Supplied data Block Start
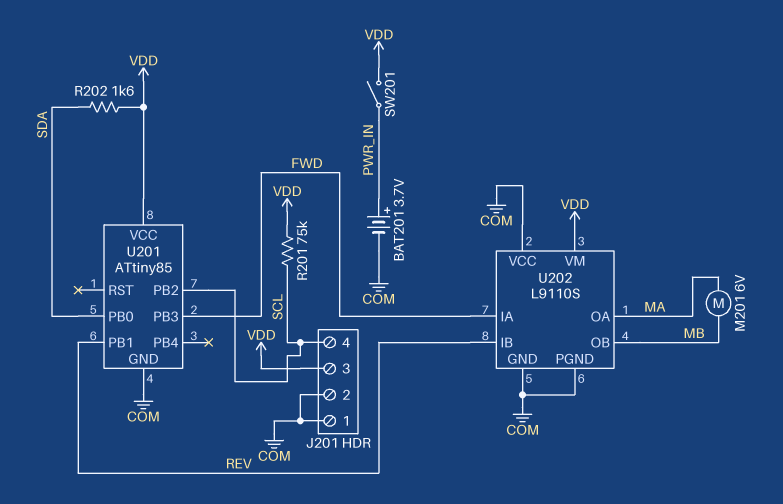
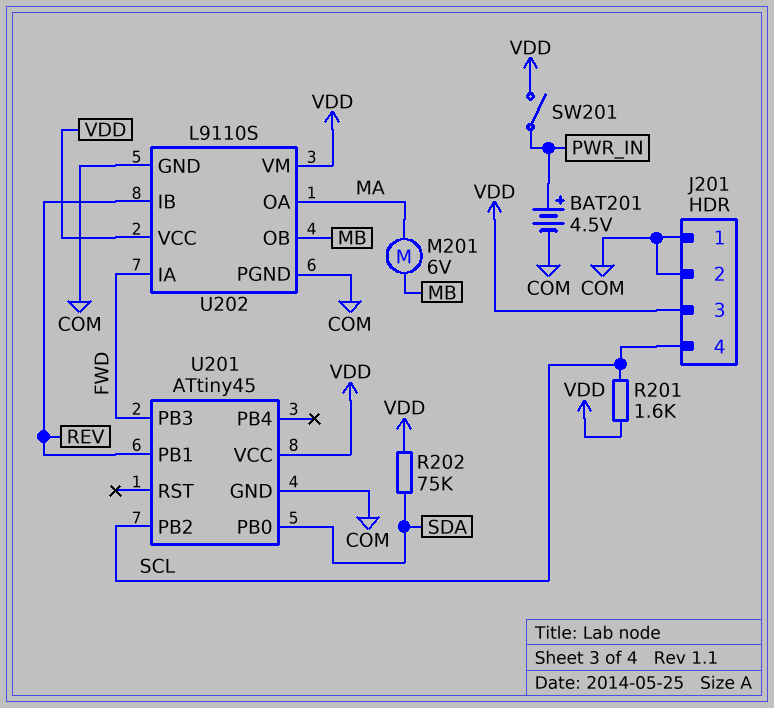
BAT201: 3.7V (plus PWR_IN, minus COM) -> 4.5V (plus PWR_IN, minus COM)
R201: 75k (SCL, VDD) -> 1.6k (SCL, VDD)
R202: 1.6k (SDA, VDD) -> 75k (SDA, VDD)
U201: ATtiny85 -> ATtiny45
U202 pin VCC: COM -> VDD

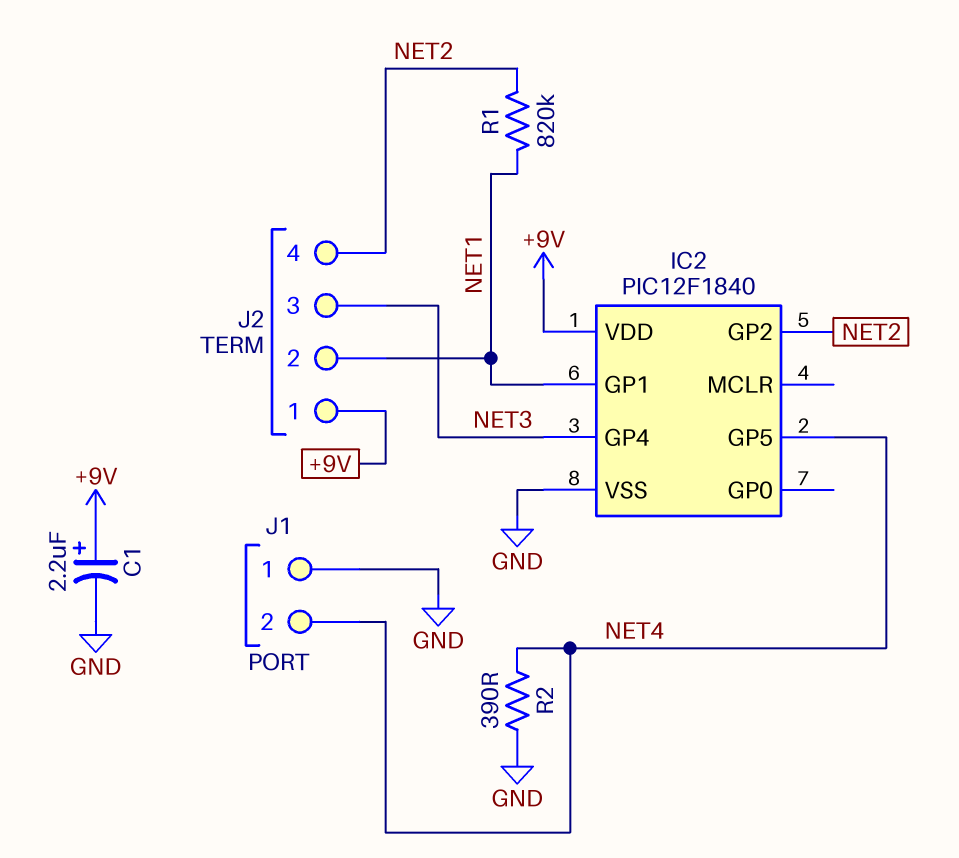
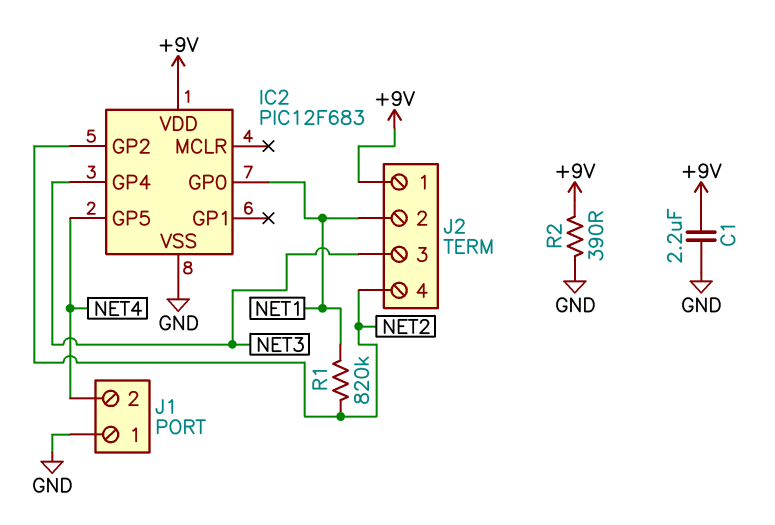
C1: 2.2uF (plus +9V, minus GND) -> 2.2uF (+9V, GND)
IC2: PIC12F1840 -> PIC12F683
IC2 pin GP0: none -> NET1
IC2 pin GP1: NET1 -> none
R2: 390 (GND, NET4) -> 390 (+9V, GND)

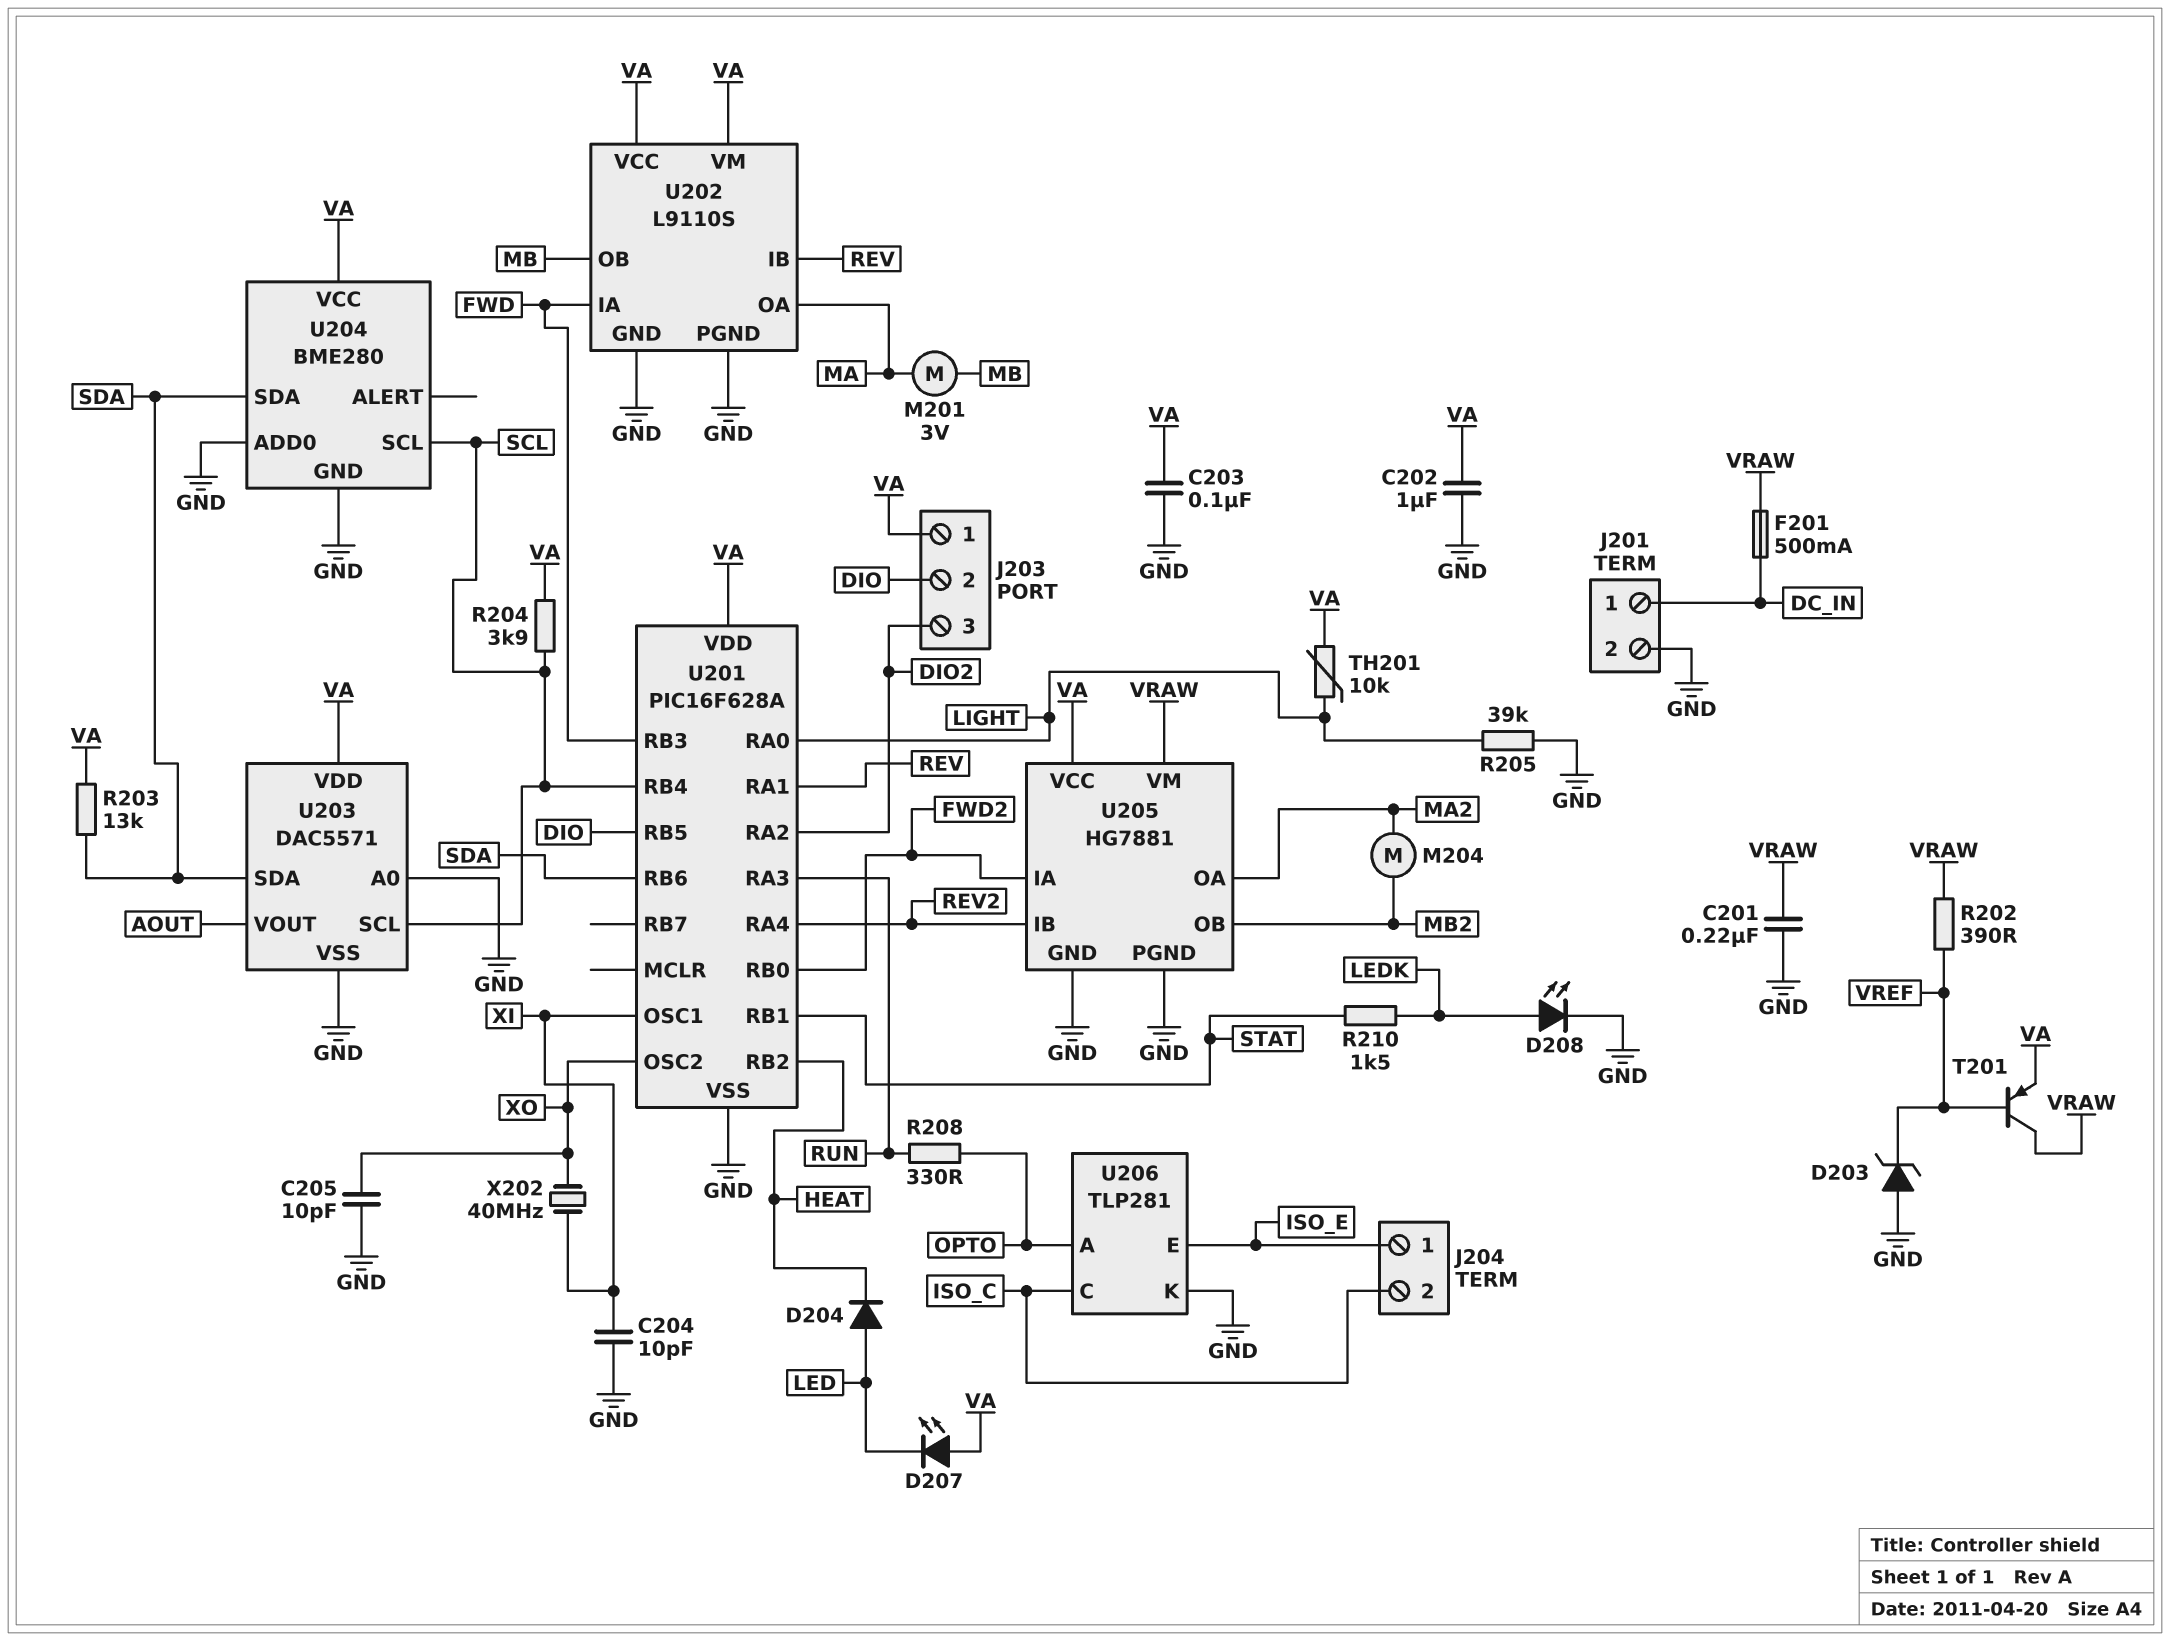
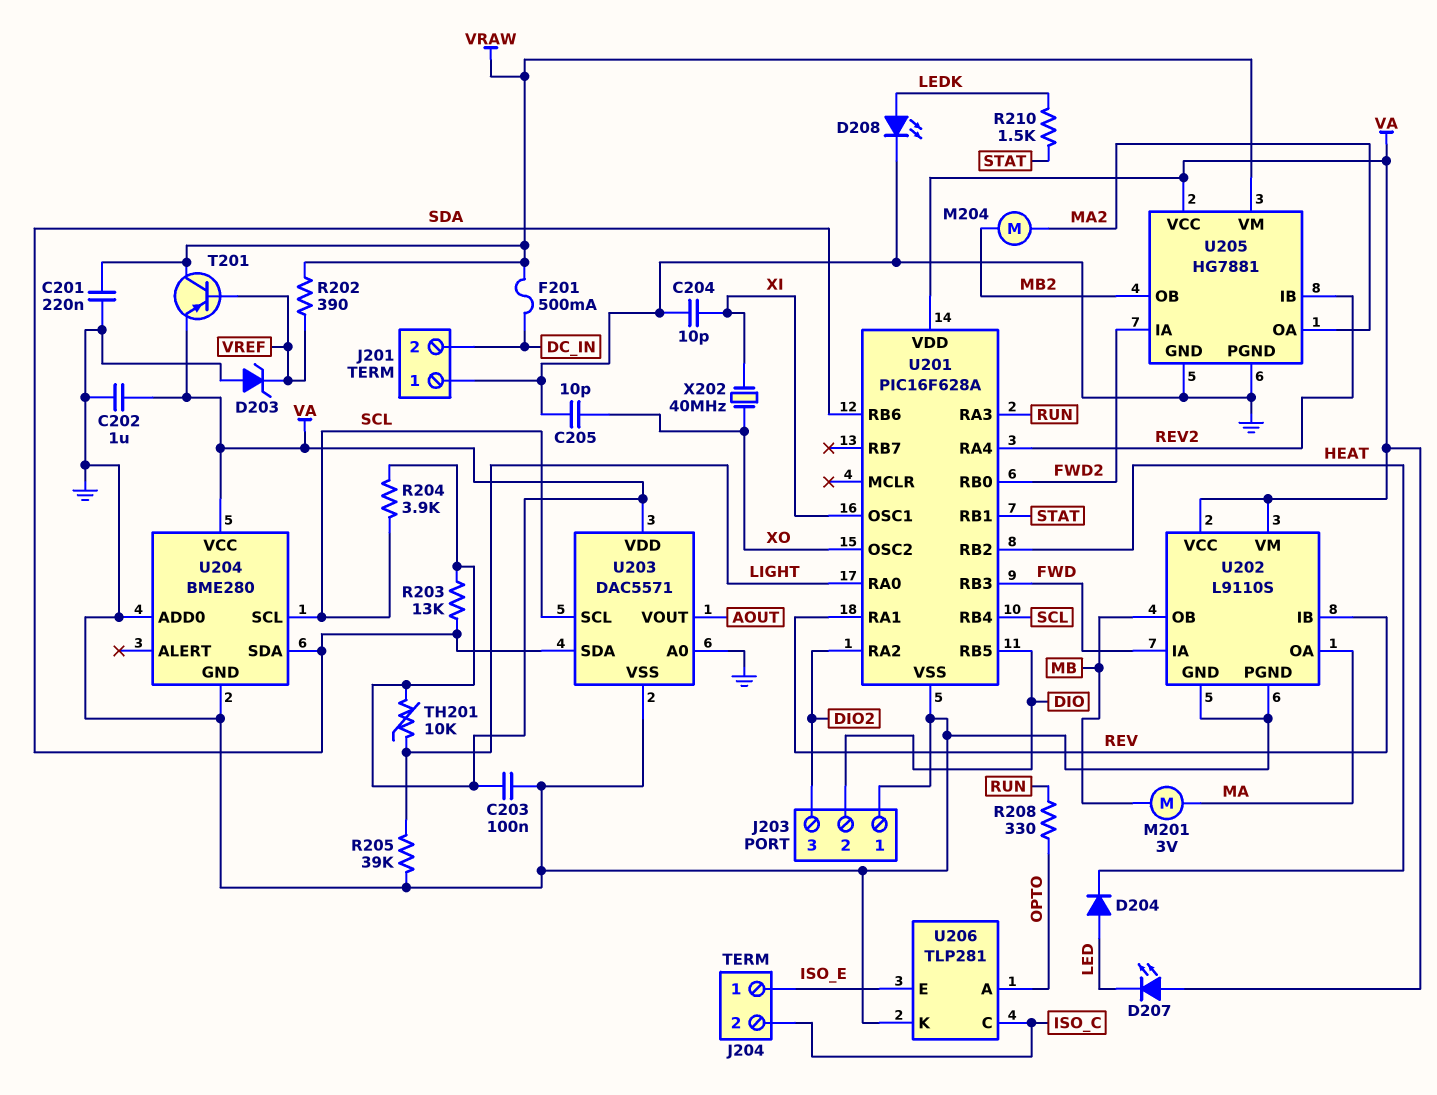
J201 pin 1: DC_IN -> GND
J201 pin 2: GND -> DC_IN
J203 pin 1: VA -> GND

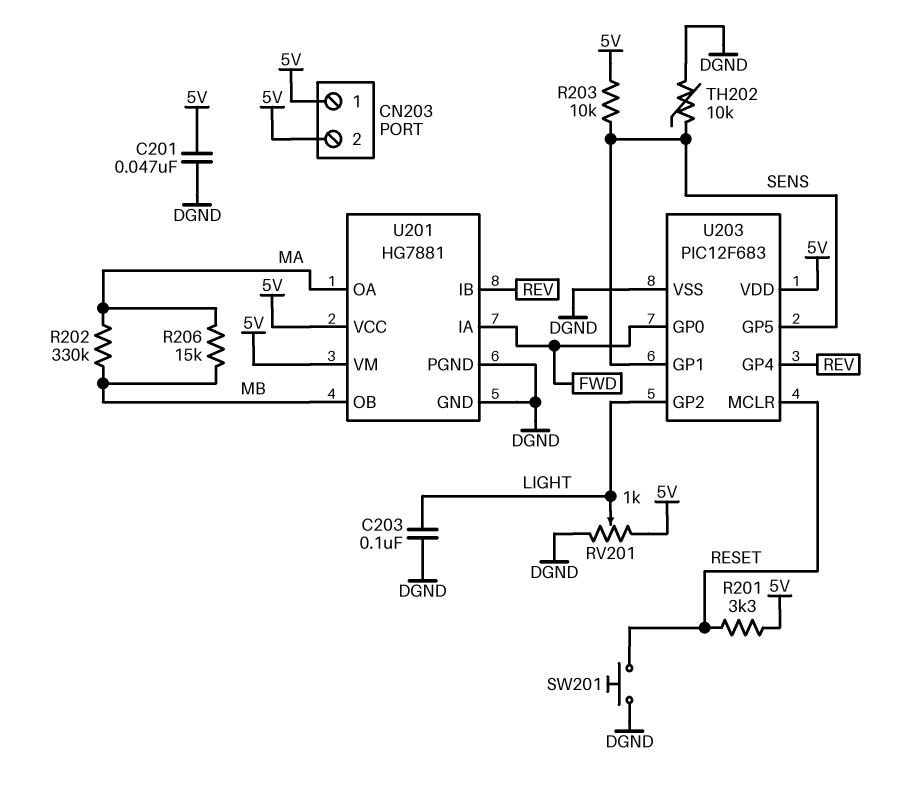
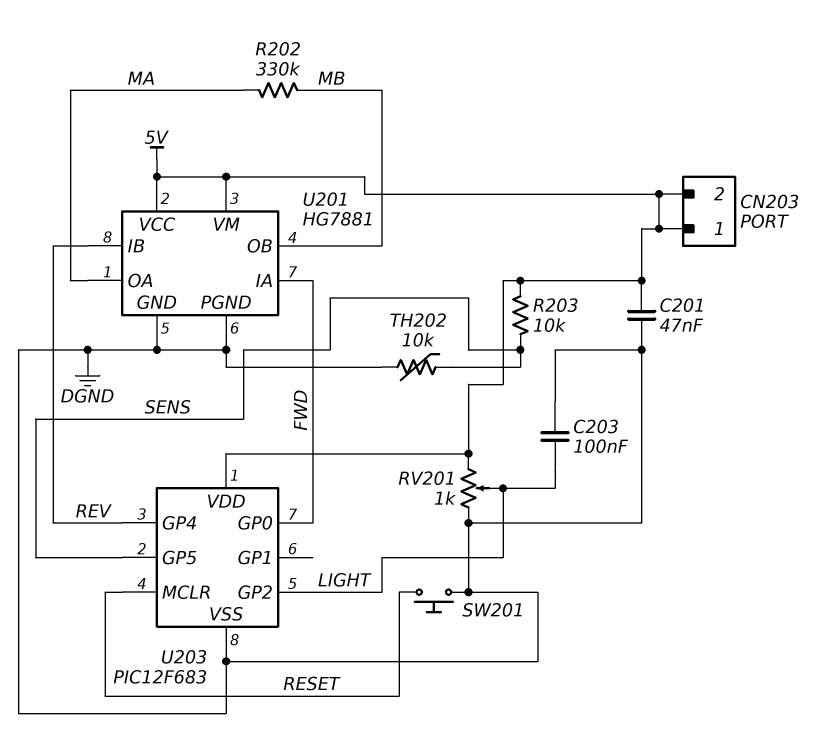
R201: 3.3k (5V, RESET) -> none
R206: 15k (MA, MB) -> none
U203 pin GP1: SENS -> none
Supplied data Block End
▸ **Try it**
Give again, word for word, the line that contains "C1: 2.2uF (plus" and every line after it through the end of the entries; omit the pictures.

▸ **Output for this exercise**
C1: 2.2uF (plus +9V, minus GND) -> 2.2uF (+9V, GND)
IC2: PIC12F1840 -> PIC12F683
IC2 pin GP0: none -> NET1
IC2 pin GP1: NET1 -> none
R2: 390 (GND, NET4) -> 390 (+9V, GND)

J201 pin 1: DC_IN -> GND
J201 pin 2: GND -> DC_IN
J203 pin 1: VA -> GND

R201: 3.3k (5V, RESET) -> none
R206: 15k (MA, MB) -> none
U203 pin GP1: SENS -> none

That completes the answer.